*ASSIGNMENT*
Reproduce the listing exactly and skip over any pictures.
*** Begin section ***
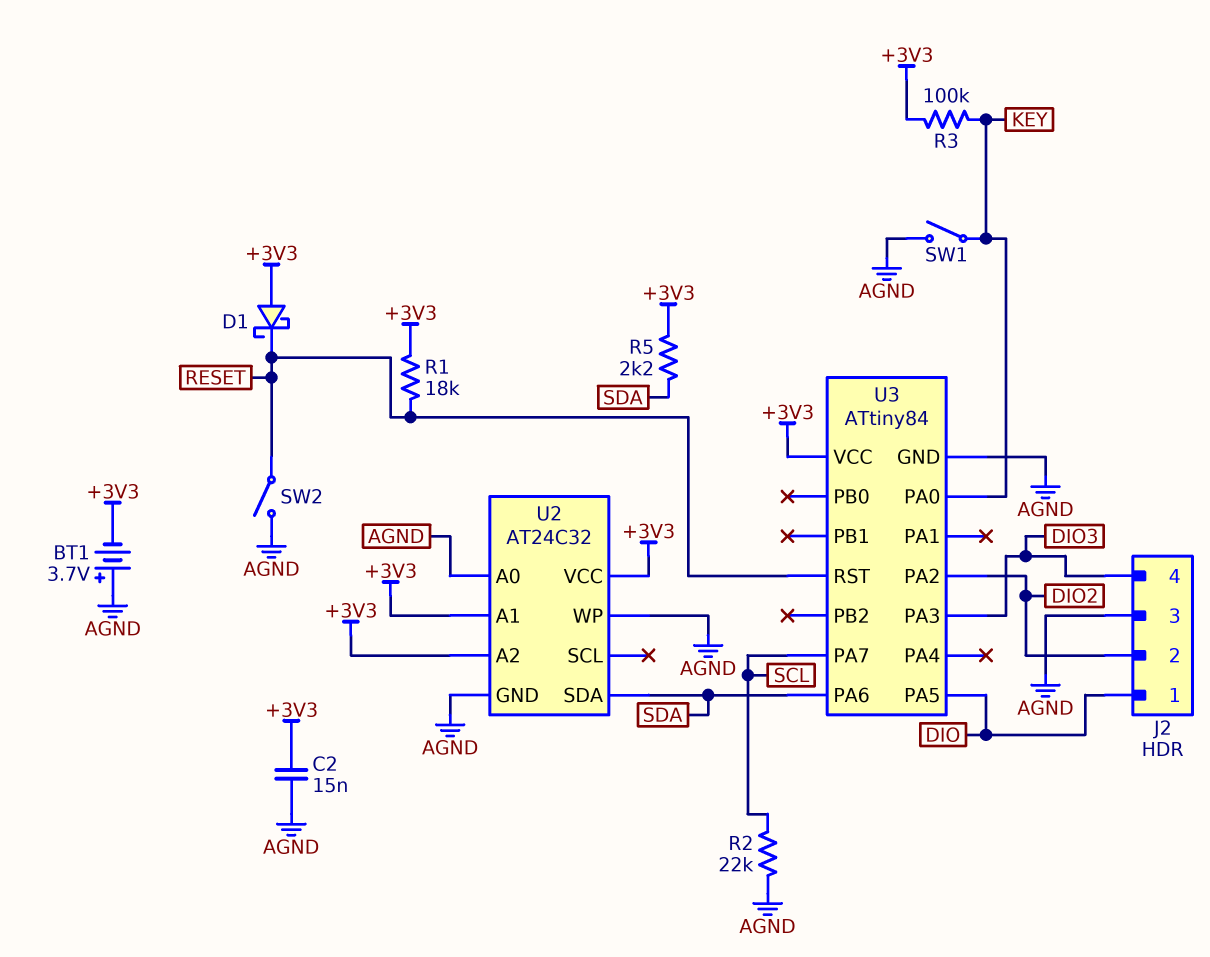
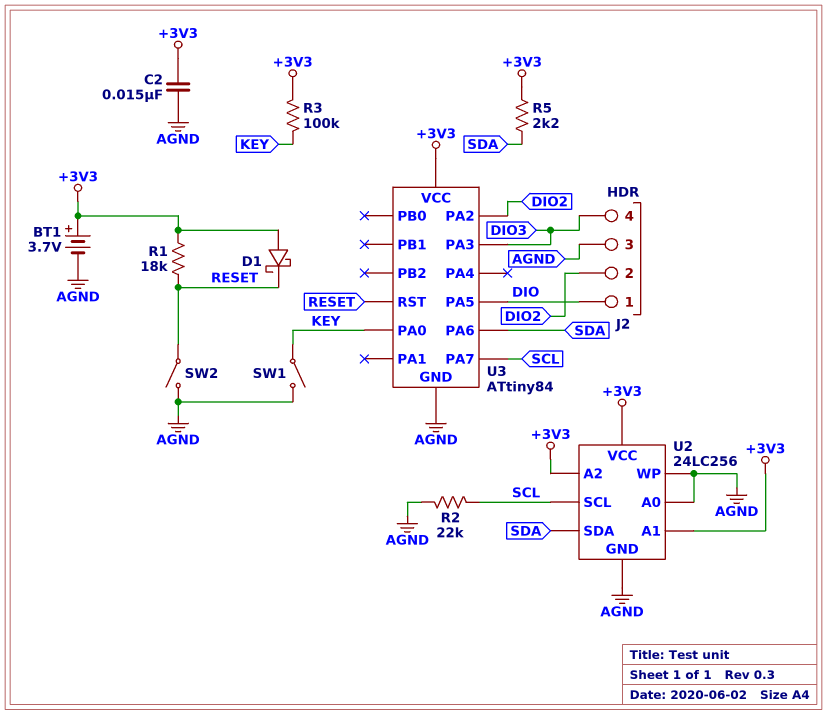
BT1: 3.7V (plus AGND, minus +3V3) -> 3.7V (plus +3V3, minus AGND)
U2: AT24C32 -> 24LC256
U2 pin SCL: none -> SCL

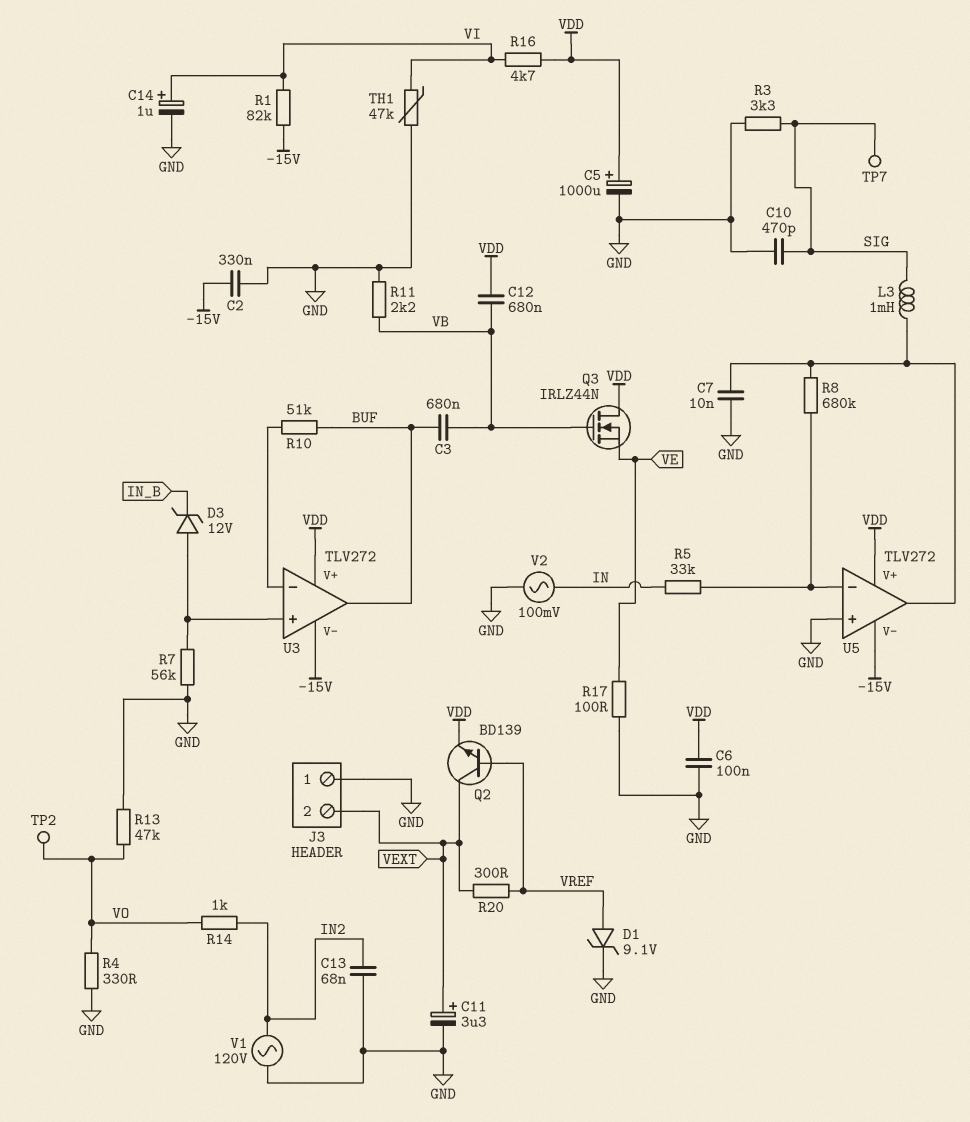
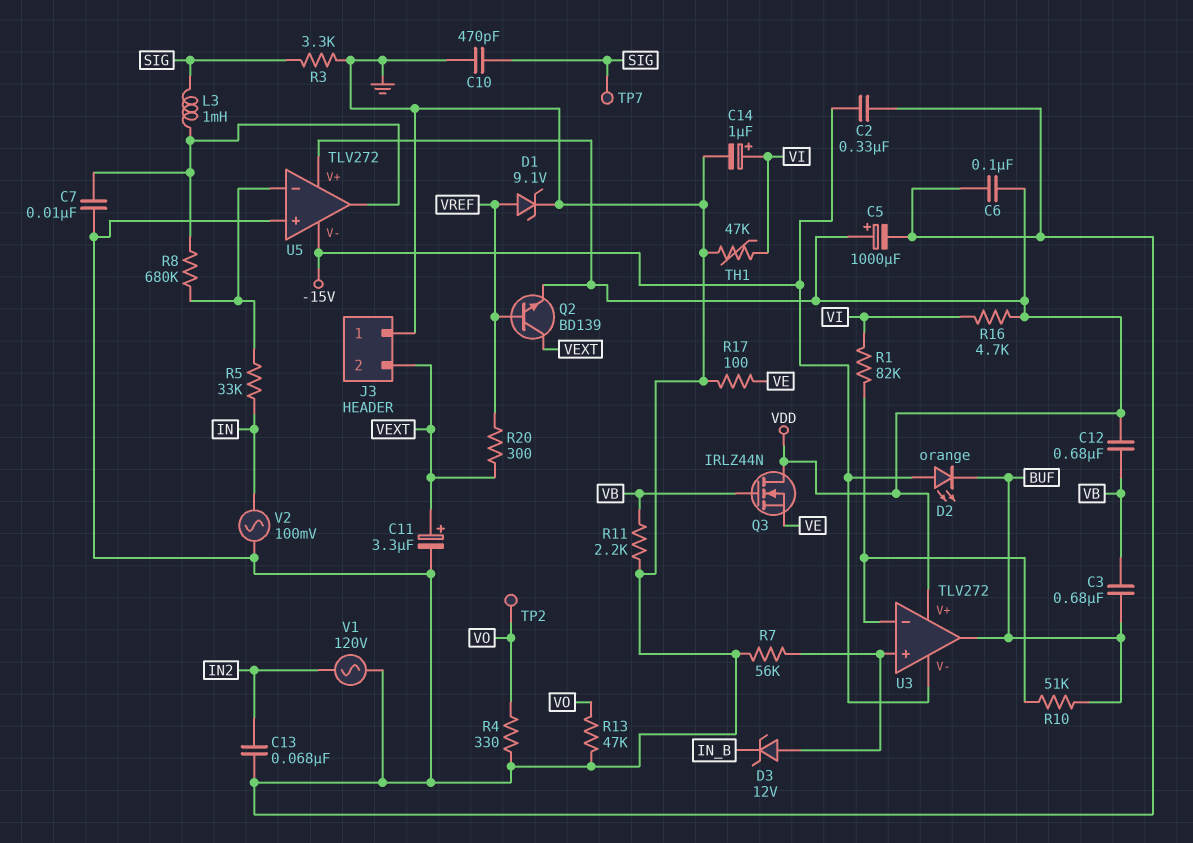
D2: none -> LED orange (A -15V, K BUF)
R1: 82k (-15V, VI) -> 82k (U3/in-, VI)
R14: 1k (IN2, VO) -> none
*** End section ***
*RESULT OF THE EXERCISE*
BT1: 3.7V (plus AGND, minus +3V3) -> 3.7V (plus +3V3, minus AGND)
U2: AT24C32 -> 24LC256
U2 pin SCL: none -> SCL

D2: none -> LED orange (A -15V, K BUF)
R1: 82k (-15V, VI) -> 82k (U3/in-, VI)
R14: 1k (IN2, VO) -> none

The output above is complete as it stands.